[Saved data entries]
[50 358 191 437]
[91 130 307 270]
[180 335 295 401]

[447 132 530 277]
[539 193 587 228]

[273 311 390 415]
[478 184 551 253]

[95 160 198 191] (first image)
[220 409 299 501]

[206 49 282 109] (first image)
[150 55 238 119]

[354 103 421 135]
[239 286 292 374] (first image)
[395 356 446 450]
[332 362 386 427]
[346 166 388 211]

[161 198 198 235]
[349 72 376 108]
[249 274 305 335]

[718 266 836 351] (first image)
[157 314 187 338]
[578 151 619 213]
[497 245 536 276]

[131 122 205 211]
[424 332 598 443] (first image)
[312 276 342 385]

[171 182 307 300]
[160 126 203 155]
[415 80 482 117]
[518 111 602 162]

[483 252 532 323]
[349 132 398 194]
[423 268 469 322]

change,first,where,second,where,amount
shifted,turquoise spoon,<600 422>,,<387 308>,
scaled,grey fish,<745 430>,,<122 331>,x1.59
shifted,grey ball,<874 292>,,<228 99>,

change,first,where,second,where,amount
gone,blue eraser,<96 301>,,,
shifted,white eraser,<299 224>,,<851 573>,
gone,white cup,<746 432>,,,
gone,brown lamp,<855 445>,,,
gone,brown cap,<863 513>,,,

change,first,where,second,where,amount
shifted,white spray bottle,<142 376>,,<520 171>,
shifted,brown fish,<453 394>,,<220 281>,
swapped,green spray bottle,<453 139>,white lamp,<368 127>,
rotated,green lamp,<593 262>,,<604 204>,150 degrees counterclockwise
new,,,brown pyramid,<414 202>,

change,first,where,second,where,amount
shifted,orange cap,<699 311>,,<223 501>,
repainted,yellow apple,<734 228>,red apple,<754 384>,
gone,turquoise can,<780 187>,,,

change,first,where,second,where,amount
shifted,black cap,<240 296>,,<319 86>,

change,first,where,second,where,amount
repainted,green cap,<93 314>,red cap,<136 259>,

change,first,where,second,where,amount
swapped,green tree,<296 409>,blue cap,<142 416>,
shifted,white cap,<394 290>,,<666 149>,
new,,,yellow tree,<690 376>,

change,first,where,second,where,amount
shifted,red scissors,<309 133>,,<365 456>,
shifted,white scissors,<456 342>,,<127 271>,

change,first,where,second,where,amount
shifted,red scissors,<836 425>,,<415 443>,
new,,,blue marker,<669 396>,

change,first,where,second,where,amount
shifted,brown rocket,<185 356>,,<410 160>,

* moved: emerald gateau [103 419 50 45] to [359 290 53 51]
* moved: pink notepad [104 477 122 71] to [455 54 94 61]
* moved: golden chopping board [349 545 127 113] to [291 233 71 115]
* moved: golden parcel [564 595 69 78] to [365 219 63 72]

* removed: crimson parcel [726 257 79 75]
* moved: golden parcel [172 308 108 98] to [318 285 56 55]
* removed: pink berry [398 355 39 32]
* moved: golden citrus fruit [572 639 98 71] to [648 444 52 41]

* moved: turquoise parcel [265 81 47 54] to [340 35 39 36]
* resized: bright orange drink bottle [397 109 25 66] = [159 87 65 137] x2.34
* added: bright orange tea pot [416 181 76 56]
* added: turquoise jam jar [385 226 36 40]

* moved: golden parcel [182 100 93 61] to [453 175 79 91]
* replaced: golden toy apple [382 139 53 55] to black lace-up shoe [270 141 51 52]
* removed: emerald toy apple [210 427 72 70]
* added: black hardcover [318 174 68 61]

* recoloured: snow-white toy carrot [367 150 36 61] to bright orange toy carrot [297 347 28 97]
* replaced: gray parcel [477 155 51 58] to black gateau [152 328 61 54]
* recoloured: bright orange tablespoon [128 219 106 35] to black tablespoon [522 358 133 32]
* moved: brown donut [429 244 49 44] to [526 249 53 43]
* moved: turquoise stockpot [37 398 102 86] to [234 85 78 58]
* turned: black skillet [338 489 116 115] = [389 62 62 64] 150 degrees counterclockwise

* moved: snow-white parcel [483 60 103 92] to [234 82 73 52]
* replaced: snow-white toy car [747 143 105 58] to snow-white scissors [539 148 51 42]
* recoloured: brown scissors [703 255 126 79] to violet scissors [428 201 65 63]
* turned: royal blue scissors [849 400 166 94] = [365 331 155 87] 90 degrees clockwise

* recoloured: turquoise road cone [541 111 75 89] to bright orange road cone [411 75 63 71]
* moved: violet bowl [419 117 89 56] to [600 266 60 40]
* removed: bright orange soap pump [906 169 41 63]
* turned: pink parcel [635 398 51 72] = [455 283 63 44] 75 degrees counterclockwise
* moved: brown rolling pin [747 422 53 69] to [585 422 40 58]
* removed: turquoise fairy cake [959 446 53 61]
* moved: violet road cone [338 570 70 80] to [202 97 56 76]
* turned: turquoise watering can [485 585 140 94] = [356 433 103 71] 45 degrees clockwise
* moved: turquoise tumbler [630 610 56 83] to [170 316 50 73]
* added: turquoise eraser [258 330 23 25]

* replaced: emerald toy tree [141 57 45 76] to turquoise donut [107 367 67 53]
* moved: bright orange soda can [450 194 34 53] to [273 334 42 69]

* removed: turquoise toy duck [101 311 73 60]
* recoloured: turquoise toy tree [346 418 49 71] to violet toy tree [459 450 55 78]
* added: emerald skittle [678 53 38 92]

**AIM OF THE TASK:** After locating the line that contains "shifted,turquoise spoon,<600 422>,,<387", please copy exactly every line from the start of the records through it, and nothing else.

**REPLY:**
[50 358 191 437]
[91 130 307 270]
[180 335 295 401]

[447 132 530 277]
[539 193 587 228]

[273 311 390 415]
[478 184 551 253]

[95 160 198 191] (first image)
[220 409 299 501]

[206 49 282 109] (first image)
[150 55 238 119]

[354 103 421 135]
[239 286 292 374] (first image)
[395 356 446 450]
[332 362 386 427]
[346 166 388 211]

[161 198 198 235]
[349 72 376 108]
[249 274 305 335]

[718 266 836 351] (first image)
[157 314 187 338]
[578 151 619 213]
[497 245 536 276]

[131 122 205 211]
[424 332 598 443] (first image)
[312 276 342 385]

[171 182 307 300]
[160 126 203 155]
[415 80 482 117]
[518 111 602 162]

[483 252 532 323]
[349 132 398 194]
[423 268 469 322]

change,first,where,second,where,amount
shifted,turquoise spoon,<600 422>,,<387 308>,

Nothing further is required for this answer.